Collected data —
....

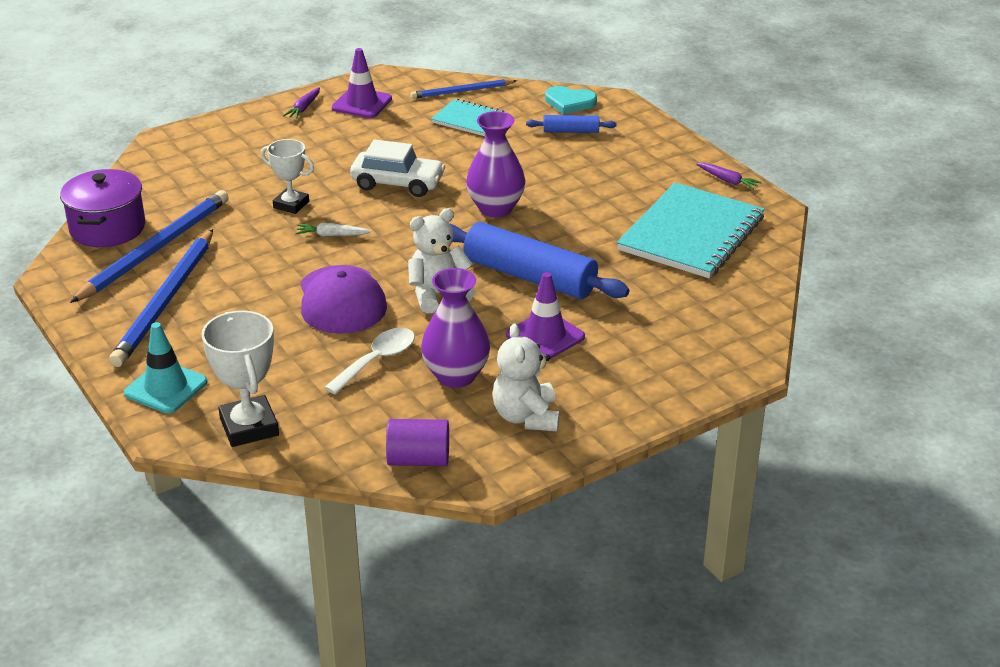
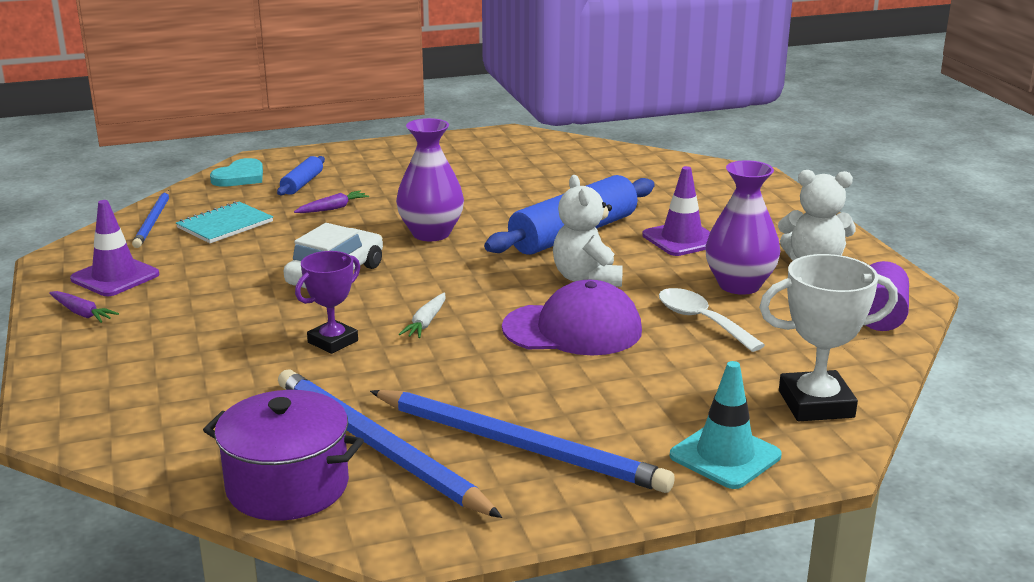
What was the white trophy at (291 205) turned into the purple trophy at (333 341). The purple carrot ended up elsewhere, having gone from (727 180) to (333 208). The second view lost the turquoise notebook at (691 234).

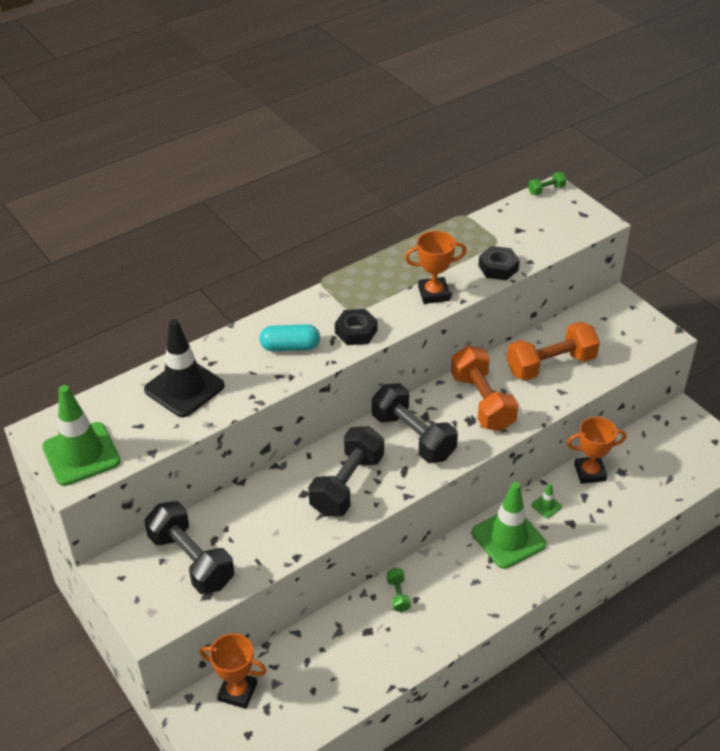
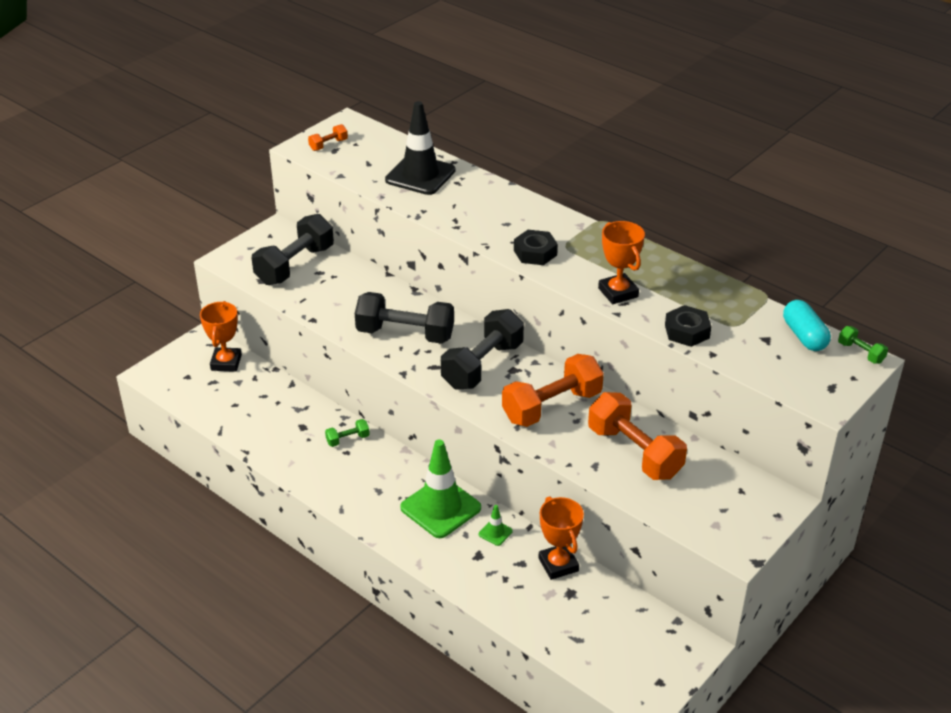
The turquoise capsule ended up elsewhere, having gone from (290 347) to (804 336). Where the green traffic cone stood at (81 454), the orange dumbbell came to stand at (328 145).

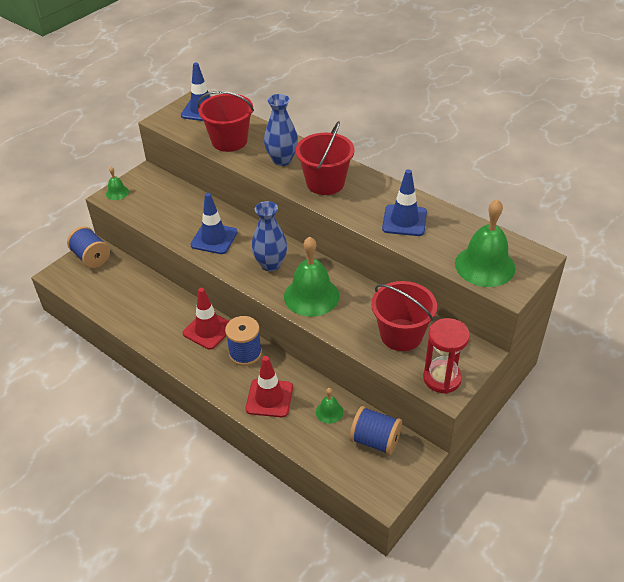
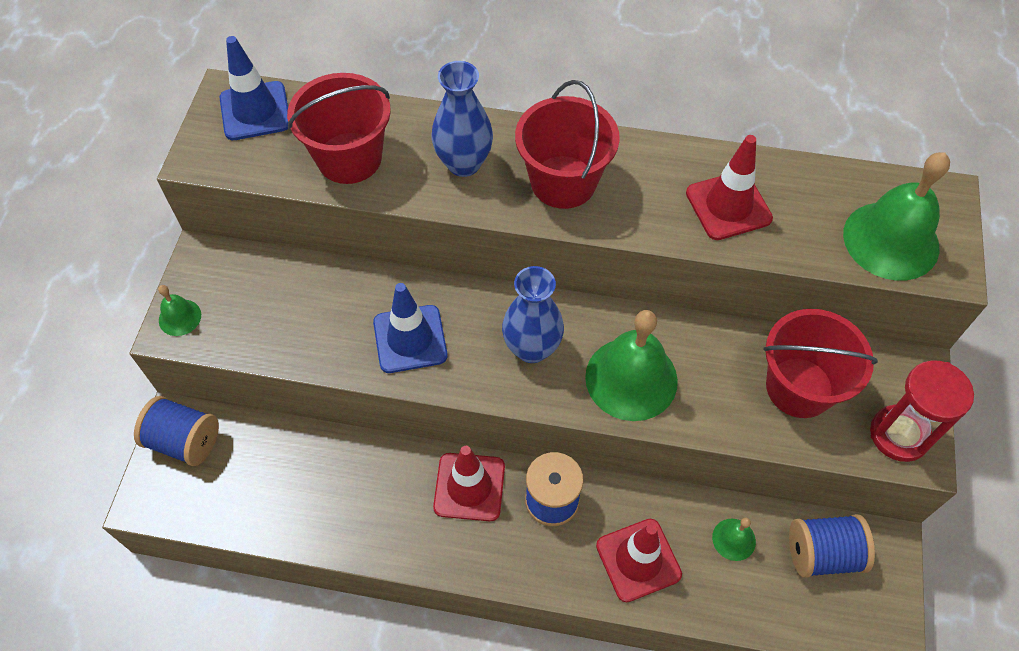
What was the blue traffic cone at (404 220) turned into the red traffic cone at (728 206).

....

Gather and copy every line of the data in which the string "gone" is found.

Answer area —
What was the white trophy at (291 205) turned into the purple trophy at (333 341). The purple carrot ended up elsewhere, having gone from (727 180) to (333 208). The second view lost the turquoise notebook at (691 234).
The turquoise capsule ended up elsewhere, having gone from (290 347) to (804 336). Where the green traffic cone stood at (81 454), the orange dumbbell came to stand at (328 145).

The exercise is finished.